• Your task:
Working from the records below, repeat exactly the lines starting at the line that contains "(201, 245) = (205, 437): purple" and ending at the line that contains "camera: 85 degrees right, 0 degrees up", inclusive.

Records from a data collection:
☆ ☆ ☆

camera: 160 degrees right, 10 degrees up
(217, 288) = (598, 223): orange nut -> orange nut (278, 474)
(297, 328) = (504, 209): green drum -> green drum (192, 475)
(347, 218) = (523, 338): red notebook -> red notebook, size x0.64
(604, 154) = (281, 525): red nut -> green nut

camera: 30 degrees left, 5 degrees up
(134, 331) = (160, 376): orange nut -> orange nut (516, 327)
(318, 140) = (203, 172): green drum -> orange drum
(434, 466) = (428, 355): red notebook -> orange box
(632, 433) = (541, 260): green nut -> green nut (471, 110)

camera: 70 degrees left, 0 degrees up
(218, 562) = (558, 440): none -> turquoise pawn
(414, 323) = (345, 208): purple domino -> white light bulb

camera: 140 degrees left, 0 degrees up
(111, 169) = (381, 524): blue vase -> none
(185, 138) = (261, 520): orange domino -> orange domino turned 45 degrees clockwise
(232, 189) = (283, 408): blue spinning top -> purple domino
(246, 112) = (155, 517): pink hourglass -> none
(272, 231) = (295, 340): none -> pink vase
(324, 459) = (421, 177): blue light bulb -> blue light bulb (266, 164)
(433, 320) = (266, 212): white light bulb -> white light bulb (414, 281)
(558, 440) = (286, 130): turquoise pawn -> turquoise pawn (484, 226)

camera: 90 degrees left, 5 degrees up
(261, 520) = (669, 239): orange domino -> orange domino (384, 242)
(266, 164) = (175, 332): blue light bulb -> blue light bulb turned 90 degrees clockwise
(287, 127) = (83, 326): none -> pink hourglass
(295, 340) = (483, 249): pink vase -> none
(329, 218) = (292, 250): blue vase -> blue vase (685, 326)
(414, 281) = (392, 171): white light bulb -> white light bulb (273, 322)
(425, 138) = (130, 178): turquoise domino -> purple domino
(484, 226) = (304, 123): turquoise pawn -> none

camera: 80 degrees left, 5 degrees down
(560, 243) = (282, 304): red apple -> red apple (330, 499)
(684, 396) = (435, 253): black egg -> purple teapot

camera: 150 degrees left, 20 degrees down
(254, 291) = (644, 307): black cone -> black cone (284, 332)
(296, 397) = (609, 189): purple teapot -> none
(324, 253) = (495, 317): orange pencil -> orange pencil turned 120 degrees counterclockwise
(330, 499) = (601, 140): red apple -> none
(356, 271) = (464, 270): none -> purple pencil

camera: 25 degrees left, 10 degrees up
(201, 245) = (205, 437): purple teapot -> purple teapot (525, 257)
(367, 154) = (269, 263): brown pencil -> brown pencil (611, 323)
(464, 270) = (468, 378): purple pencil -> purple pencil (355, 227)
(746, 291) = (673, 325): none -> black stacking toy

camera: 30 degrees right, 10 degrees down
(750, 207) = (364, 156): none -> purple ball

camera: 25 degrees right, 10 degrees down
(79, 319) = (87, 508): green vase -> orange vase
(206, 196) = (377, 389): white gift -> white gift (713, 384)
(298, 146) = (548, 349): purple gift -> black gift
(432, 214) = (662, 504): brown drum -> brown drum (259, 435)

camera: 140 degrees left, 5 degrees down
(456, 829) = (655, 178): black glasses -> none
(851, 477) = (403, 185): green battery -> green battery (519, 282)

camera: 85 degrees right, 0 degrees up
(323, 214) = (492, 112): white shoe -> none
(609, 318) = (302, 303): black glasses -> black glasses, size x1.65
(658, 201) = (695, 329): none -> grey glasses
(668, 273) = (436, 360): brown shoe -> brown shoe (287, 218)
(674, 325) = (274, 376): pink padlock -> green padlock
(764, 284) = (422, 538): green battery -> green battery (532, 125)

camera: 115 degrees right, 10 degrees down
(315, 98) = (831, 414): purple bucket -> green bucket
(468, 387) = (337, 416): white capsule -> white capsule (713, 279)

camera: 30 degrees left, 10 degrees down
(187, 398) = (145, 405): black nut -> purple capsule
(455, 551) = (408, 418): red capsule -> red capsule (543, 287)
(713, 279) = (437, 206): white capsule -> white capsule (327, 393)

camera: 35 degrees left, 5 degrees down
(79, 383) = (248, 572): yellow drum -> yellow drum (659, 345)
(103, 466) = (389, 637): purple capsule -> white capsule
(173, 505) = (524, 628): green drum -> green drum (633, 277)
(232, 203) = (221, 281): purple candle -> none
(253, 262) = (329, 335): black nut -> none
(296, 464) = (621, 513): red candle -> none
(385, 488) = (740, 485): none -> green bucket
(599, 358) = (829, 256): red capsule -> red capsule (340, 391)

☆ ☆ ☆

• Exercise solution:
(201, 245) = (205, 437): purple teapot -> purple teapot (525, 257)
(367, 154) = (269, 263): brown pencil -> brown pencil (611, 323)
(464, 270) = (468, 378): purple pencil -> purple pencil (355, 227)
(746, 291) = (673, 325): none -> black stacking toy

camera: 30 degrees right, 10 degrees down
(750, 207) = (364, 156): none -> purple ball

camera: 25 degrees right, 10 degrees down
(79, 319) = (87, 508): green vase -> orange vase
(206, 196) = (377, 389): white gift -> white gift (713, 384)
(298, 146) = (548, 349): purple gift -> black gift
(432, 214) = (662, 504): brown drum -> brown drum (259, 435)

camera: 140 degrees left, 5 degrees down
(456, 829) = (655, 178): black glasses -> none
(851, 477) = (403, 185): green battery -> green battery (519, 282)

camera: 85 degrees right, 0 degrees up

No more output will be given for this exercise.